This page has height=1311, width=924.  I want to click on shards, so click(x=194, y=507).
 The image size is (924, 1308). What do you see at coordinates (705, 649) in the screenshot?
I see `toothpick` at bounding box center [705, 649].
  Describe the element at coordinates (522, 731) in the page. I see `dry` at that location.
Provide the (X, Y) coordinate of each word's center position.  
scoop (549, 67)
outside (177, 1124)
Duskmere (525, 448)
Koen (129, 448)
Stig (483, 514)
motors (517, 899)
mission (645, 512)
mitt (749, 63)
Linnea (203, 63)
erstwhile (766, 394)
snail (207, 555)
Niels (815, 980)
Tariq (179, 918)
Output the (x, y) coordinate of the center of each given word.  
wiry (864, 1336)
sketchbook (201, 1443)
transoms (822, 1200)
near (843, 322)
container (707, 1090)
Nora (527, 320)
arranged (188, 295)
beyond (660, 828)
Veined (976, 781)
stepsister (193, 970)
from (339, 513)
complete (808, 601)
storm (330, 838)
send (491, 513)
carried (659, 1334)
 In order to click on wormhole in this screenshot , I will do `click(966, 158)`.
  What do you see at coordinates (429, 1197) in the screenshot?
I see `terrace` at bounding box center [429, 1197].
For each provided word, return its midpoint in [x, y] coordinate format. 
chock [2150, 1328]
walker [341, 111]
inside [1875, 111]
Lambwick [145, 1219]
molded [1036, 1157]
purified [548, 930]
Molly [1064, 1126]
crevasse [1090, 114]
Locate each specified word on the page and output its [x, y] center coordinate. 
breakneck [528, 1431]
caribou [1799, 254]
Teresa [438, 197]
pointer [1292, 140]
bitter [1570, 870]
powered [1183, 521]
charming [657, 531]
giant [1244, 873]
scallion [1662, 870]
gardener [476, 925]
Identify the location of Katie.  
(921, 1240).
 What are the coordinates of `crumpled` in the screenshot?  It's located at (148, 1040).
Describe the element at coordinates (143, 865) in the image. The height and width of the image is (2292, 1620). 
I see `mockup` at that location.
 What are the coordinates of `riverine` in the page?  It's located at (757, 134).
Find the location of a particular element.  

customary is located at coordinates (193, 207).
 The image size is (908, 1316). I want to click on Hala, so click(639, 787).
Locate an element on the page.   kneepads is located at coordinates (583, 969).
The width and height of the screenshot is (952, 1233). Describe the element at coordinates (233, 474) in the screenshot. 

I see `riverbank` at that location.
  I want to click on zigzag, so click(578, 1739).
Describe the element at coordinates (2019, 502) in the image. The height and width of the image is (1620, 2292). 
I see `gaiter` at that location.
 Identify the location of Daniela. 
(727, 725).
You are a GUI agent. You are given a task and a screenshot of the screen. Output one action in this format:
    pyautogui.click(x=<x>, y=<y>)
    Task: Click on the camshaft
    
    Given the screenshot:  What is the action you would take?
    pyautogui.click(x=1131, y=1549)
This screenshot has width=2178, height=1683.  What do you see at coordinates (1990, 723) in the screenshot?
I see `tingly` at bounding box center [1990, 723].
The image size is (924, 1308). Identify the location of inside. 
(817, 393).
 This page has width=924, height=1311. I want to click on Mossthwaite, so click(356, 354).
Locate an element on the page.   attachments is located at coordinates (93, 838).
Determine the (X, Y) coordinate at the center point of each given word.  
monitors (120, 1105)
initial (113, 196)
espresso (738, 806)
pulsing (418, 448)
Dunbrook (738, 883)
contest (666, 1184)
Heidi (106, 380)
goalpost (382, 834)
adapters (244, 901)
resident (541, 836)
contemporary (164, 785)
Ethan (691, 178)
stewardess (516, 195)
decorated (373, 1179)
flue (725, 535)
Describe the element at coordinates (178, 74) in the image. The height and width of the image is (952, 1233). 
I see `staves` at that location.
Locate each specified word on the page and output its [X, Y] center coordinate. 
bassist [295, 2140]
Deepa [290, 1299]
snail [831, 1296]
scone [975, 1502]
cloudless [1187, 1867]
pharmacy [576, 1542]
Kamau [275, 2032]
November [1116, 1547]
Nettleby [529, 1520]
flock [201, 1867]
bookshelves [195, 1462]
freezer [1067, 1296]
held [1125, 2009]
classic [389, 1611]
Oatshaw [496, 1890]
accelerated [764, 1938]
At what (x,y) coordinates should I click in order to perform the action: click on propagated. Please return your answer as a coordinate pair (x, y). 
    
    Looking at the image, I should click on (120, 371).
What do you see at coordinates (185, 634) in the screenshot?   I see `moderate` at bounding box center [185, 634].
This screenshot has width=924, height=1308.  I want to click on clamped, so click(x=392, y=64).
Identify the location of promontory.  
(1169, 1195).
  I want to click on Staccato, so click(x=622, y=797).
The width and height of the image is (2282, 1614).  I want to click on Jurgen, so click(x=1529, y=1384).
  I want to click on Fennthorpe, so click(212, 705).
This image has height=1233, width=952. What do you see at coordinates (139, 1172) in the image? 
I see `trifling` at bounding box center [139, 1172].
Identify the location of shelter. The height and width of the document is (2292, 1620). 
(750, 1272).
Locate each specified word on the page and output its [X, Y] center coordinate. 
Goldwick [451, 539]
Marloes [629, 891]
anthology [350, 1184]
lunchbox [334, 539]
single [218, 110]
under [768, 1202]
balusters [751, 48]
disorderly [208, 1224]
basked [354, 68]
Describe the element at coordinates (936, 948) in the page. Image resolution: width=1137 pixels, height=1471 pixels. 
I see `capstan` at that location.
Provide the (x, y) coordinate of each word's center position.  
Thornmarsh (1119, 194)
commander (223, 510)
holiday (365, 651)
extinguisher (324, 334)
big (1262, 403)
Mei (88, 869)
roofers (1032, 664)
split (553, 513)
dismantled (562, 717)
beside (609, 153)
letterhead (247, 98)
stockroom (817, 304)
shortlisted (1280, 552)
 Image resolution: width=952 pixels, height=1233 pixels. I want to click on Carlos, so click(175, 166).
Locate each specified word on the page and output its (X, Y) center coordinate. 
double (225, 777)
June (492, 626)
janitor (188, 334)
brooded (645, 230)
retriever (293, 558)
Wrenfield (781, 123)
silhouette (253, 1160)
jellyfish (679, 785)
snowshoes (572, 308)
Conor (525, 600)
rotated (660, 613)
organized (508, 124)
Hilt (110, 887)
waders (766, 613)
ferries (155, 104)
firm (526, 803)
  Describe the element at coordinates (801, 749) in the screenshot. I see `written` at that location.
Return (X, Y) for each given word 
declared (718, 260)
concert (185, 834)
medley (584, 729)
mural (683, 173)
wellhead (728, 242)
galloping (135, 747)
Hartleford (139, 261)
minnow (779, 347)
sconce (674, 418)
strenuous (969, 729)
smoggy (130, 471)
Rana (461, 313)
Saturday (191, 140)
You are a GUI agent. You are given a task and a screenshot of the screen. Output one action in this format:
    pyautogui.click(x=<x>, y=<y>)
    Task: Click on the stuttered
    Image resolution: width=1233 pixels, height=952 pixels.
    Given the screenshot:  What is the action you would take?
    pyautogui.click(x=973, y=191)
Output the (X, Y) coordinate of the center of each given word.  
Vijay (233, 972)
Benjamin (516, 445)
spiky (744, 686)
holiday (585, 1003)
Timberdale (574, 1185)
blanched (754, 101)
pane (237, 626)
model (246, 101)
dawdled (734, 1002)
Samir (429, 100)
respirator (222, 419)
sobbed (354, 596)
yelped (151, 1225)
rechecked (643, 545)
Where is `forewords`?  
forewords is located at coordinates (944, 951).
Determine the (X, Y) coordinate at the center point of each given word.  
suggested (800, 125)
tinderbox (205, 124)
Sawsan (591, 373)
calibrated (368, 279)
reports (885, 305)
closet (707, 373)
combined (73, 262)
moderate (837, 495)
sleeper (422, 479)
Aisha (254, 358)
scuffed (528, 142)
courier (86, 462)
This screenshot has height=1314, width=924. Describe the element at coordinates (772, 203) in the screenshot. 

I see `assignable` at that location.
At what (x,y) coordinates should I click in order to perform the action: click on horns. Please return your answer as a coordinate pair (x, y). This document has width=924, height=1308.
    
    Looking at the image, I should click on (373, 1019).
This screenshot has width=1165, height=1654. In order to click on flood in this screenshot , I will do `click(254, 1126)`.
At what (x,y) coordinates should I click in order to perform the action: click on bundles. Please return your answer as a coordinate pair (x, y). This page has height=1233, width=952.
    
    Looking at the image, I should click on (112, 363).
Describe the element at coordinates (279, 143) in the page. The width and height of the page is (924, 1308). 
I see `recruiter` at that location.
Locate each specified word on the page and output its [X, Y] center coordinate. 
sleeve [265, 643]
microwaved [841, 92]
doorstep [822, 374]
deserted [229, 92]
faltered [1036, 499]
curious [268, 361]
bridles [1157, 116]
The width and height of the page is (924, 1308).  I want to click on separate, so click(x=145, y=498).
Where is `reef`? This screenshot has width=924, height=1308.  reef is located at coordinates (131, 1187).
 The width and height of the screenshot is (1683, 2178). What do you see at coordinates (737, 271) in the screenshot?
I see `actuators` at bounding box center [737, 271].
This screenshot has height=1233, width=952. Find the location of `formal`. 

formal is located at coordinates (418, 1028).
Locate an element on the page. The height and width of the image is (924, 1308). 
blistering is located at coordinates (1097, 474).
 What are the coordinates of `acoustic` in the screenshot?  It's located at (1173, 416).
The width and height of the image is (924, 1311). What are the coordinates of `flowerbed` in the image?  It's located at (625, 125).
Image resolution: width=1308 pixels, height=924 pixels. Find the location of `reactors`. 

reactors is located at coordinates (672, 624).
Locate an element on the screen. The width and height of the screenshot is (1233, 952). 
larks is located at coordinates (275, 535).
_ _ _ _
**What to produce**:
Arrange everything from the line containing "Tariq (179, 918)" down to the line containing "at (757, 134)." as a JSON list of strings, one string per line, omitting any blank lines.

**Output**:
[
  "Tariq (179, 918)",
  "Output the (x, y) coordinate of the center of each given word.  ",
  "wiry (864, 1336)",
  "sketchbook (201, 1443)",
  "transoms (822, 1200)",
  "near (843, 322)",
  "container (707, 1090)",
  "Nora (527, 320)",
  "arranged (188, 295)",
  "beyond (660, 828)",
  "Veined (976, 781)",
  "stepsister (193, 970)",
  "from (339, 513)",
  "complete (808, 601)",
  "storm (330, 838)",
  "send (491, 513)",
  "carried (659, 1334)",
  " In order to click on wormhole in this screenshot , I will do `click(966, 158)`.",
  "  What do you see at coordinates (429, 1197) in the screenshot?",
  "I see `terrace` at bounding box center [429, 1197].",
  "For each provided word, return its midpoint in [x, y] coordinate format. ",
  "chock [2150, 1328]",
  "walker [341, 111]",
  "inside [1875, 111]",
  "Lambwick [145, 1219]",
  "molded [1036, 1157]",
  "purified [548, 930]",
  "Molly [1064, 1126]",
  "crevasse [1090, 114]",
  "Locate each specified word on the page and output its [x, y] center coordinate. ",
  "breakneck [528, 1431]",
  "caribou [1799, 254]",
  "Teresa [438, 197]",
  "pointer [1292, 140]",
  "bitter [1570, 870]",
  "powered [1183, 521]",
  "charming [657, 531]",
  "giant [1244, 873]",
  "scallion [1662, 870]",
  "gardener [476, 925]",
  "Identify the location of Katie.  ",
  "(921, 1240).",
  " What are the coordinates of `crumpled` in the screenshot?  It's located at (148, 1040).",
  "Describe the element at coordinates (143, 865) in the image. The height and width of the image is (2292, 1620). ",
  "I see `mockup` at that location.",
  " What are the coordinates of `riverine` in the page?  It's located at (757, 134)."
]